▸ **What you will do**: Copy each line of the records that contains the word "faterosin".

▸ **Source material**:
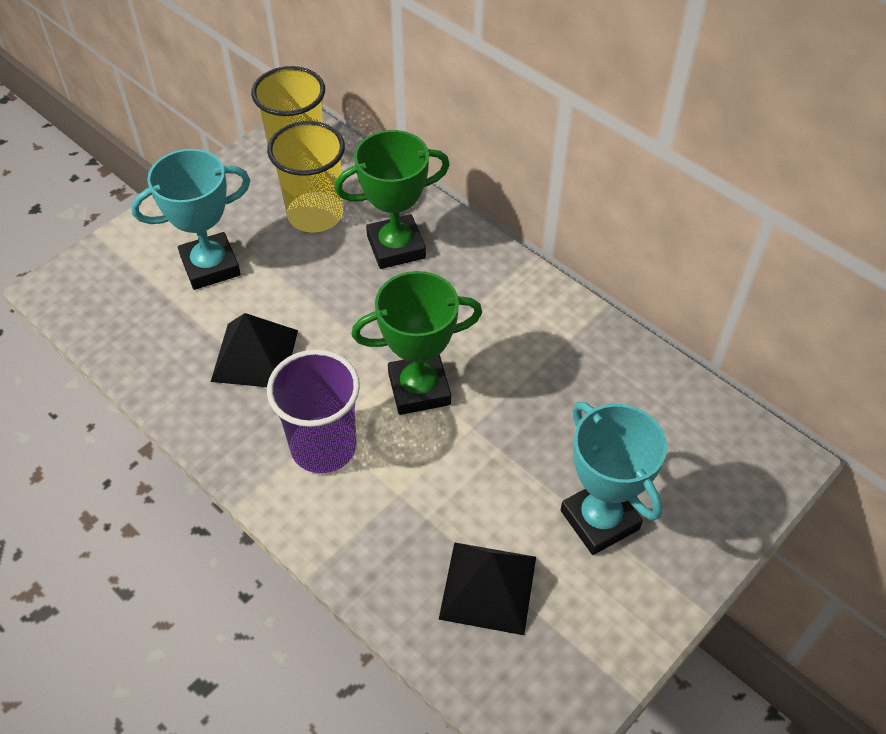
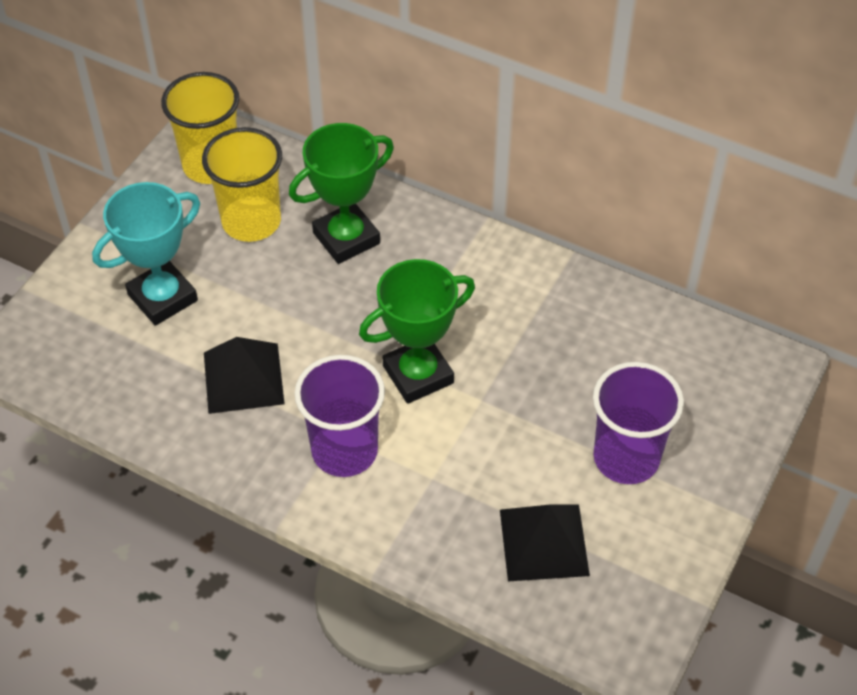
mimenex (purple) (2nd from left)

...

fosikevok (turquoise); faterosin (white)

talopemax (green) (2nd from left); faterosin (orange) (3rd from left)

▸ **Solved exercise**:
fosikevok (turquoise); faterosin (white)
talopemax (green) (2nd from left); faterosin (orange) (3rd from left)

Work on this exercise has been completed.